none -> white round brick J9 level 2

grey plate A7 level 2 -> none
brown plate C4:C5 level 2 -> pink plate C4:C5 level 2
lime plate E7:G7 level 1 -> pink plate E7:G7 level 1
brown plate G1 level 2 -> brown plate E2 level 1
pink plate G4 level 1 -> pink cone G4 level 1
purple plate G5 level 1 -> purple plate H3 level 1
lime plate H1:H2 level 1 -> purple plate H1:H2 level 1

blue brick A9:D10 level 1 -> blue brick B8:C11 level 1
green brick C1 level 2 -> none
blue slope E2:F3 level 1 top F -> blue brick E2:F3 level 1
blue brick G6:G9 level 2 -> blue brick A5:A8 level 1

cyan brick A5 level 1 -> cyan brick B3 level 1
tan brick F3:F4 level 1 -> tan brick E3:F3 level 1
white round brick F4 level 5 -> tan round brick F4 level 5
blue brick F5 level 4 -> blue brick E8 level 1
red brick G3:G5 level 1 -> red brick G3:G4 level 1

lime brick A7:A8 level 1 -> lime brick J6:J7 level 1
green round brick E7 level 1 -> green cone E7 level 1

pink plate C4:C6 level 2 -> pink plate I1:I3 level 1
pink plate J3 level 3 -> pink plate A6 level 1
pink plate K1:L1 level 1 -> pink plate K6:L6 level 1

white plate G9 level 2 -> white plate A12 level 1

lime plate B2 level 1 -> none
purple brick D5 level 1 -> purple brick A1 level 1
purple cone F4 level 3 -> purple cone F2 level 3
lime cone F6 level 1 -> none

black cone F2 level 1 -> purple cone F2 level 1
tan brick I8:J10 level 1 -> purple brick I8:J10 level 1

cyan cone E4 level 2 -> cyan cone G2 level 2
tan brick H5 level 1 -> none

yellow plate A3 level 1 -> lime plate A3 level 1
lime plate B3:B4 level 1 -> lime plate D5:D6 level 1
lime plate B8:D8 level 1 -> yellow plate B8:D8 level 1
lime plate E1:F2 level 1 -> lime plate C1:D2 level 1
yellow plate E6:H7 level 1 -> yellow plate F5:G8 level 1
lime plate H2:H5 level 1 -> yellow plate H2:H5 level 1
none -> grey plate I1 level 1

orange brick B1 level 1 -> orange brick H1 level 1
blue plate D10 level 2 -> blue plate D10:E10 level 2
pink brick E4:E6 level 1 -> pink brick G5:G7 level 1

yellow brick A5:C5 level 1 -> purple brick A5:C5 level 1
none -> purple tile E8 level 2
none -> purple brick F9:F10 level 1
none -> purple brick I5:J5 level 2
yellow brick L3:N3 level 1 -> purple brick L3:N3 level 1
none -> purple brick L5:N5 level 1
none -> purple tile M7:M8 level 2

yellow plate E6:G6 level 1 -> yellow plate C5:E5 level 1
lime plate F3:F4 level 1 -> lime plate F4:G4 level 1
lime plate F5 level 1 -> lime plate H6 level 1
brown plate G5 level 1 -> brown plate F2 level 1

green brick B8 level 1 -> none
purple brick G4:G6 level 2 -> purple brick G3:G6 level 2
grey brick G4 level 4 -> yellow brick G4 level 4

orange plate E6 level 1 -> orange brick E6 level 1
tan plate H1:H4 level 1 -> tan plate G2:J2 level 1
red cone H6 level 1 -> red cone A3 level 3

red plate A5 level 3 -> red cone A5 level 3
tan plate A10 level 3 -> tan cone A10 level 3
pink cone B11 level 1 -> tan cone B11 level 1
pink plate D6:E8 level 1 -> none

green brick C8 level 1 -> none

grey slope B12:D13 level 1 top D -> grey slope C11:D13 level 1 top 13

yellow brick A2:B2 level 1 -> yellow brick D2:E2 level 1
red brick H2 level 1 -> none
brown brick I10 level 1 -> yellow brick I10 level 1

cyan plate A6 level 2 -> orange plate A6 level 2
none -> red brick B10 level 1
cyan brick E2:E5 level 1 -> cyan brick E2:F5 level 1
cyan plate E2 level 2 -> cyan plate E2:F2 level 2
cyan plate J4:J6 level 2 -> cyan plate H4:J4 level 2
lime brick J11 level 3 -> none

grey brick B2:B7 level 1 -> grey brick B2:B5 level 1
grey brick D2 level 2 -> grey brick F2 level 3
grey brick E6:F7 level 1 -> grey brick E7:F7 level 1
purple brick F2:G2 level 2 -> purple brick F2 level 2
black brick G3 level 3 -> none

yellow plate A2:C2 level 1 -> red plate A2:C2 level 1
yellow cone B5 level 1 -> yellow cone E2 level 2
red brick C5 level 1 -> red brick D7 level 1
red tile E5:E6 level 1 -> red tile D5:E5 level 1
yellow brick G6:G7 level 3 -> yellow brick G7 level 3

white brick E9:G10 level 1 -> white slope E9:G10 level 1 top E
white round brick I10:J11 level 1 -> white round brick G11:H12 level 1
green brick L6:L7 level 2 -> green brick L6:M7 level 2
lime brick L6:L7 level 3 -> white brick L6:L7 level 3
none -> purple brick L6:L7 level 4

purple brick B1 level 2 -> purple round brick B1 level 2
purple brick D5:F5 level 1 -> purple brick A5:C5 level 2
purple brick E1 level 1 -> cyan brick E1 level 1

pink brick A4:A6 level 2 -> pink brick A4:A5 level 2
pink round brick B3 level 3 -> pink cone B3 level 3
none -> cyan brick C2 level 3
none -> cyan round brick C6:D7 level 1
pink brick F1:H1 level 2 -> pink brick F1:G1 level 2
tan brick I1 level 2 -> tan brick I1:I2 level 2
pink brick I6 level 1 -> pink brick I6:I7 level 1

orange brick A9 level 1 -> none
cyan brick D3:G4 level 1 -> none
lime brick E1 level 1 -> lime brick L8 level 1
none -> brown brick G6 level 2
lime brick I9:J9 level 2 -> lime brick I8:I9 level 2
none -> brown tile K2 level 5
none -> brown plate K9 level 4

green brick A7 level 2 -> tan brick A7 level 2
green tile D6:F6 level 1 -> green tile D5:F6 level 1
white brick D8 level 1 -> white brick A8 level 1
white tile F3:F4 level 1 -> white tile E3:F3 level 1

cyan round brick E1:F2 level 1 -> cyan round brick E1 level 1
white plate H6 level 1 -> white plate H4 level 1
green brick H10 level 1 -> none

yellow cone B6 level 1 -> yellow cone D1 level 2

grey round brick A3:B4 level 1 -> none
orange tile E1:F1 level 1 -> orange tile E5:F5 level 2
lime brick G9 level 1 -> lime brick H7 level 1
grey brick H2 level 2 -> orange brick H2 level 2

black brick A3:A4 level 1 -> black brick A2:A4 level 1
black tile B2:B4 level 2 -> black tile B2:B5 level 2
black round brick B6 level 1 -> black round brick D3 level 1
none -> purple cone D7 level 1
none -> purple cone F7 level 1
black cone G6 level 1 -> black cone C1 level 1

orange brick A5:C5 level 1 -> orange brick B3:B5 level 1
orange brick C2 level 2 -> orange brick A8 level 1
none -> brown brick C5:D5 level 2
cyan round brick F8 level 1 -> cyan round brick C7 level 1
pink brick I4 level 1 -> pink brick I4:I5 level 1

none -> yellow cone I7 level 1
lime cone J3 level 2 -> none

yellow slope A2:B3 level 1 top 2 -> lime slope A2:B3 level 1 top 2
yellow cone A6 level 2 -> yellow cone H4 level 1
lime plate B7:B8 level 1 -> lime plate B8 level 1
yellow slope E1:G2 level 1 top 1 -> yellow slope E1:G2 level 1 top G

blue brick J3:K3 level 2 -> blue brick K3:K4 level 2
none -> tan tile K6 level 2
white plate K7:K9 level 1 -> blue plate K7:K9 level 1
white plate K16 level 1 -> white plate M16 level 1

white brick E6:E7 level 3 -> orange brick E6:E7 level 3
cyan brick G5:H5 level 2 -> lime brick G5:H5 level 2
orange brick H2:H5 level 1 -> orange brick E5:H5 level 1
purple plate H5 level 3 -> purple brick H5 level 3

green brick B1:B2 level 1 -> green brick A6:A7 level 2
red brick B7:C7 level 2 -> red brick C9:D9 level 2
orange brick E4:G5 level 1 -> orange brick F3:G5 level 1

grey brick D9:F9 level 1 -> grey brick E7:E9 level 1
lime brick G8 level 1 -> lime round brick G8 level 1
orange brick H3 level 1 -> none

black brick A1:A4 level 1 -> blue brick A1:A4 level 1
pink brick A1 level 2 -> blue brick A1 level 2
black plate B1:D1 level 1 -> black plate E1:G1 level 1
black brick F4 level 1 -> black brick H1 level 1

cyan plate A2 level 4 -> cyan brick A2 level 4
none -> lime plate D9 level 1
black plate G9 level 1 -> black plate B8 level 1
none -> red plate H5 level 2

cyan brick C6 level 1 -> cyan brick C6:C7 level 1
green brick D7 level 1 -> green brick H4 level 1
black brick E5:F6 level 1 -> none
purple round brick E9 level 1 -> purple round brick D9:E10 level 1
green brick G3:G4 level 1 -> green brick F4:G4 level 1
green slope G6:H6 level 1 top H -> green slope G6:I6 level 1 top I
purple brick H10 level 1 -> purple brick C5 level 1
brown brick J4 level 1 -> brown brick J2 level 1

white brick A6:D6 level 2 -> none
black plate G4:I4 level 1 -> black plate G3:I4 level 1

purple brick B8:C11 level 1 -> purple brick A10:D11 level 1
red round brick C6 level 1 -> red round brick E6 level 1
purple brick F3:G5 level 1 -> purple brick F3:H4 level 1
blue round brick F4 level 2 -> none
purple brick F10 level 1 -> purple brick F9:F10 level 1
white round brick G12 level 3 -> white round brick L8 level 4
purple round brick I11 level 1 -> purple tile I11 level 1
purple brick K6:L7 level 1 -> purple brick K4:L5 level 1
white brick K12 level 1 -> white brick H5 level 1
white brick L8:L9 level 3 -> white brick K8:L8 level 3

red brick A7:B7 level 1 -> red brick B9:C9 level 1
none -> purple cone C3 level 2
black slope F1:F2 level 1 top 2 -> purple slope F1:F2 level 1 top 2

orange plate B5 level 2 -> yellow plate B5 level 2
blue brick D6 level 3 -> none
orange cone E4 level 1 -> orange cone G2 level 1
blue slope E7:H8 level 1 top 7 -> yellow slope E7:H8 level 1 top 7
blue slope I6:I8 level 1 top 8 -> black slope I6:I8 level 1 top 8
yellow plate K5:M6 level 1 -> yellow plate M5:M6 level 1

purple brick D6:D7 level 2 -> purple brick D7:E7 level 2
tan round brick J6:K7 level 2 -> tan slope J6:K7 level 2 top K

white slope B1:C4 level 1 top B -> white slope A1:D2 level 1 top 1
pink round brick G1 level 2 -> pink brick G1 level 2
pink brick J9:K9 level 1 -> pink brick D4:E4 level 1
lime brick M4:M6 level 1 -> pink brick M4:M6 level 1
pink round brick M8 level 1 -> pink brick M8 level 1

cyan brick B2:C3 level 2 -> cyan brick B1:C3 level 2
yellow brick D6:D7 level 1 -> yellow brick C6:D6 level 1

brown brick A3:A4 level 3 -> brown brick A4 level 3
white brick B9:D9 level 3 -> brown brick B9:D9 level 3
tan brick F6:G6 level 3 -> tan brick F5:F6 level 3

· · ·

WORK ORDER: Exactly as written, please transcribe the lines from the start of the records above to the line that holds "pink plate J3", both ends included.

EXERCISE RESPONSE:
none -> white round brick J9 level 2

grey plate A7 level 2 -> none
brown plate C4:C5 level 2 -> pink plate C4:C5 level 2
lime plate E7:G7 level 1 -> pink plate E7:G7 level 1
brown plate G1 level 2 -> brown plate E2 level 1
pink plate G4 level 1 -> pink cone G4 level 1
purple plate G5 level 1 -> purple plate H3 level 1
lime plate H1:H2 level 1 -> purple plate H1:H2 level 1

blue brick A9:D10 level 1 -> blue brick B8:C11 level 1
green brick C1 level 2 -> none
blue slope E2:F3 level 1 top F -> blue brick E2:F3 level 1
blue brick G6:G9 level 2 -> blue brick A5:A8 level 1

cyan brick A5 level 1 -> cyan brick B3 level 1
tan brick F3:F4 level 1 -> tan brick E3:F3 level 1
white round brick F4 level 5 -> tan round brick F4 level 5
blue brick F5 level 4 -> blue brick E8 level 1
red brick G3:G5 level 1 -> red brick G3:G4 level 1

lime brick A7:A8 level 1 -> lime brick J6:J7 level 1
green round brick E7 level 1 -> green cone E7 level 1

pink plate C4:C6 level 2 -> pink plate I1:I3 level 1
pink plate J3 level 3 -> pink plate A6 level 1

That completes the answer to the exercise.